§ **Source material**:

·····

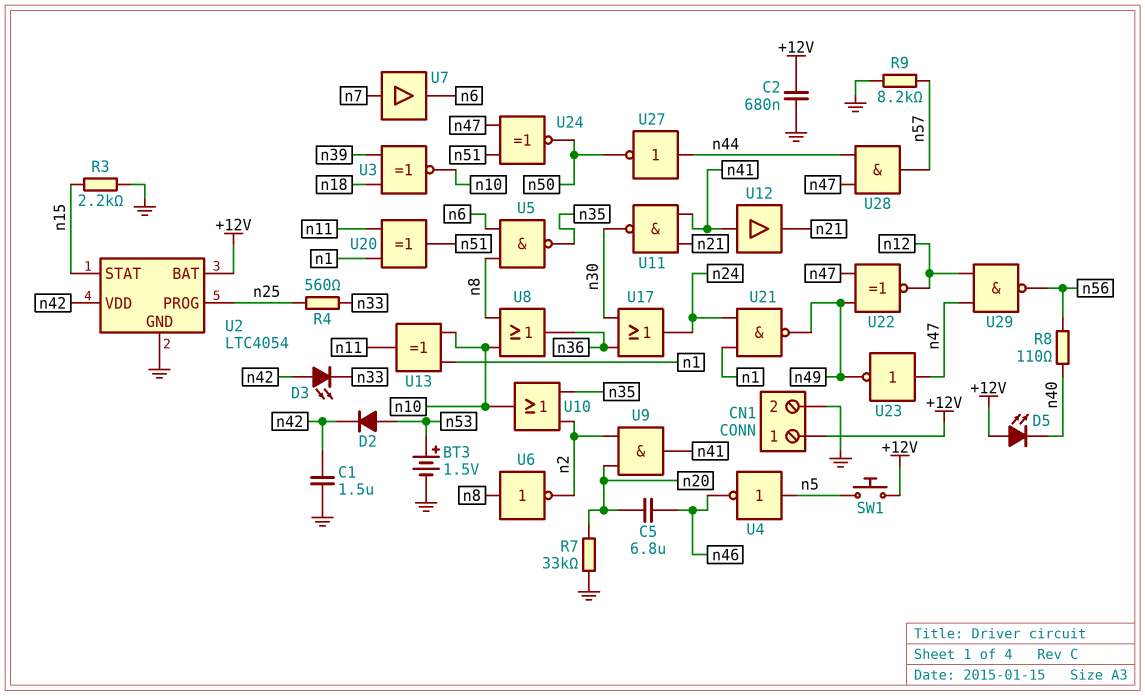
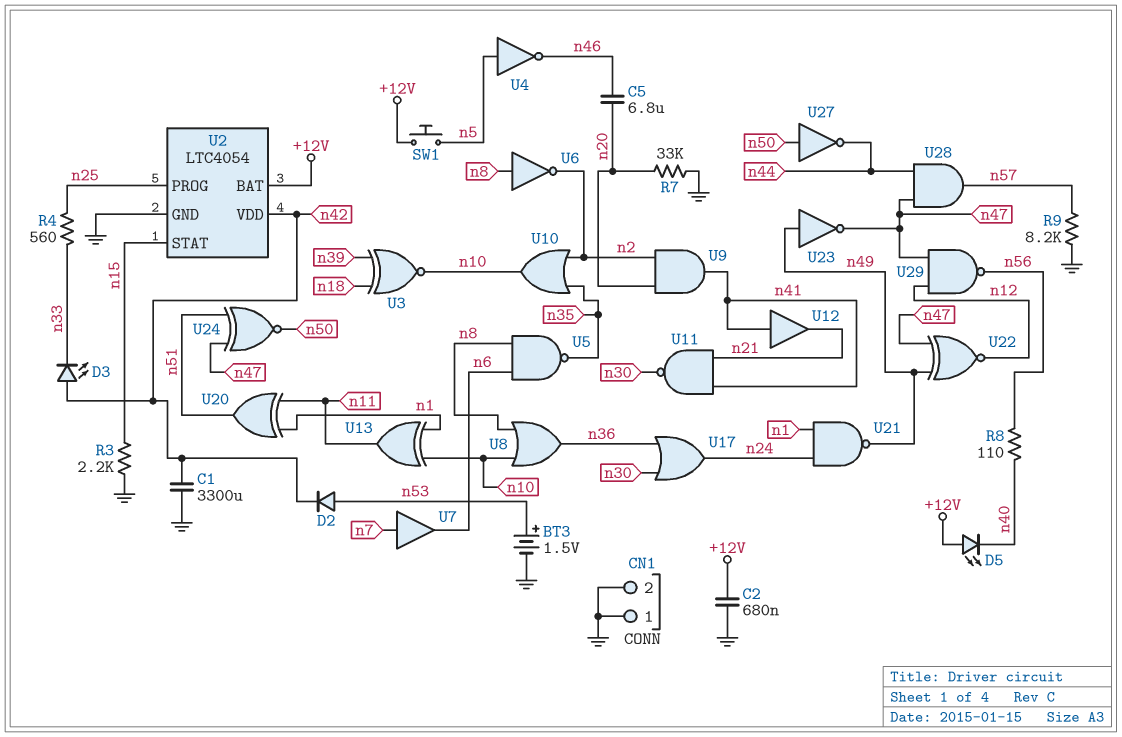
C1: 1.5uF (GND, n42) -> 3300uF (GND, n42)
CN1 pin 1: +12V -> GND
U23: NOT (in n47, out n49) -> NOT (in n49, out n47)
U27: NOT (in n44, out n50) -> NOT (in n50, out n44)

·····

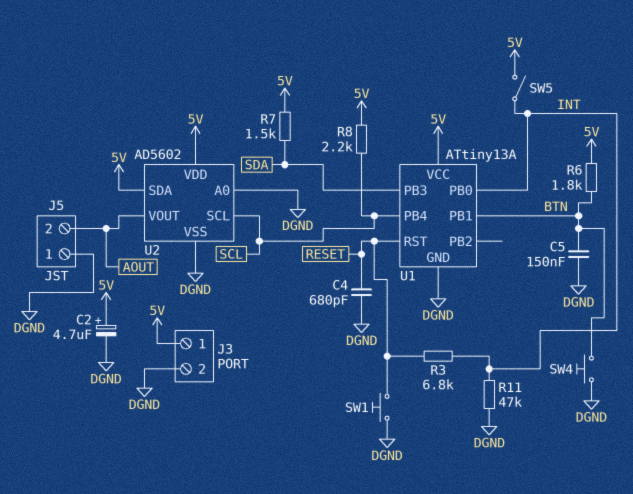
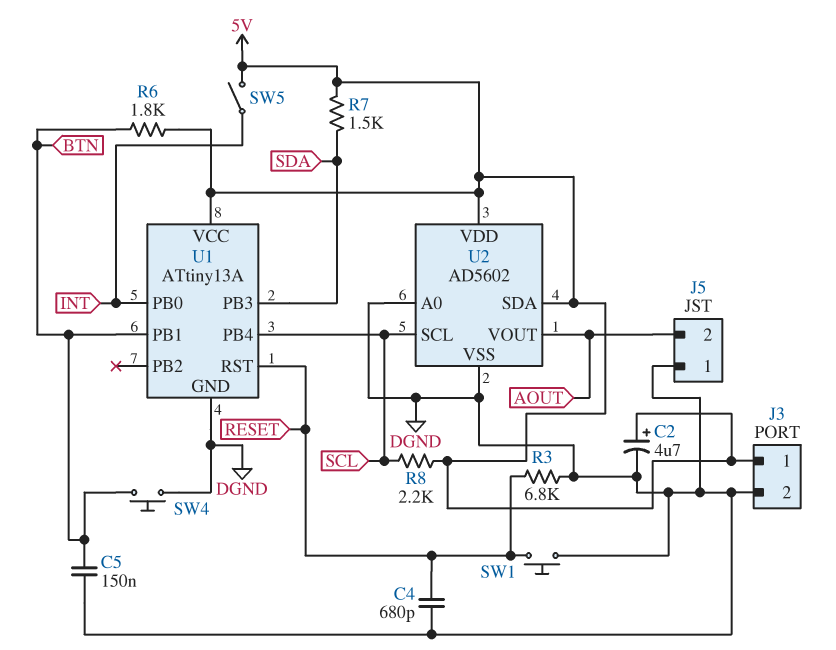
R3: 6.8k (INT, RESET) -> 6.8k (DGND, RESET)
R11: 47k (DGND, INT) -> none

·····

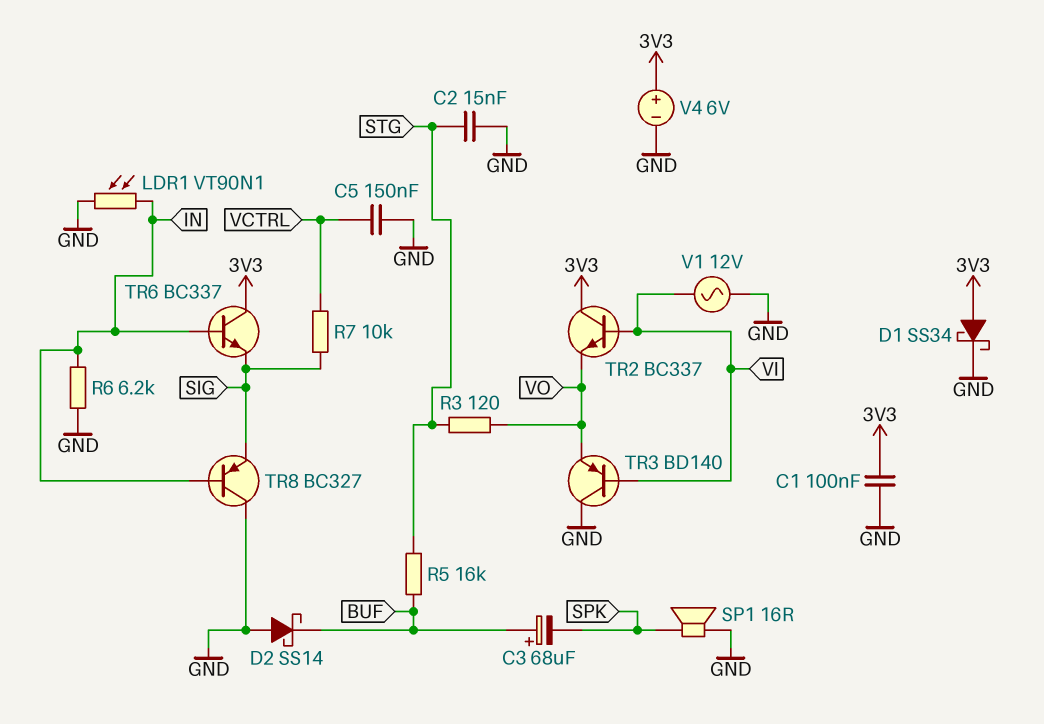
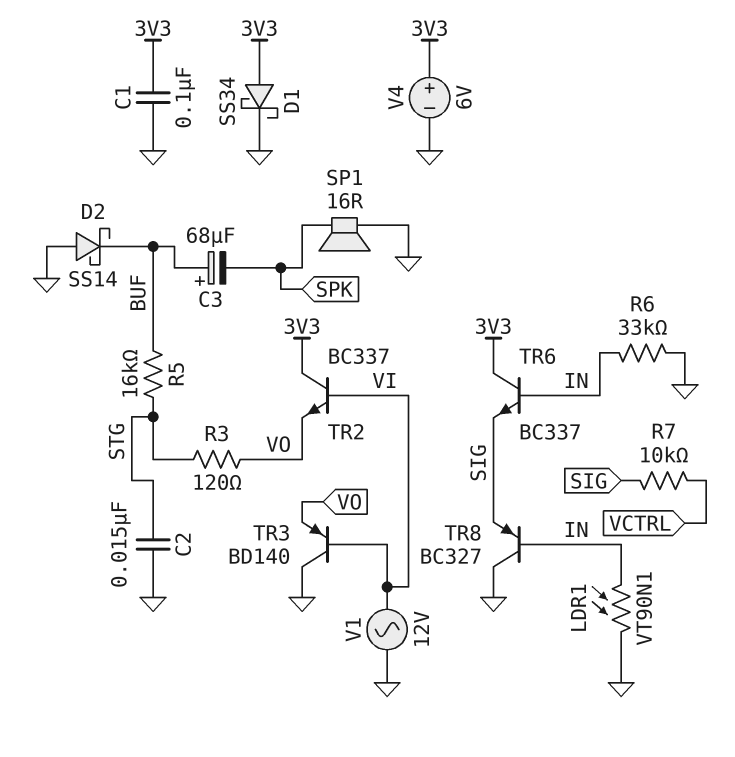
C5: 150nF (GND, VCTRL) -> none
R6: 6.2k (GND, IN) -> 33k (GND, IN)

·····

Write out exactly the lines that fall from the line with "U23: NOT (in" to the line with "U27: NOT (in" in the records above, keeping both ends.

U23: NOT (in n47, out n49) -> NOT (in n49, out n47)
U27: NOT (in n44, out n50) -> NOT (in n50, out n44)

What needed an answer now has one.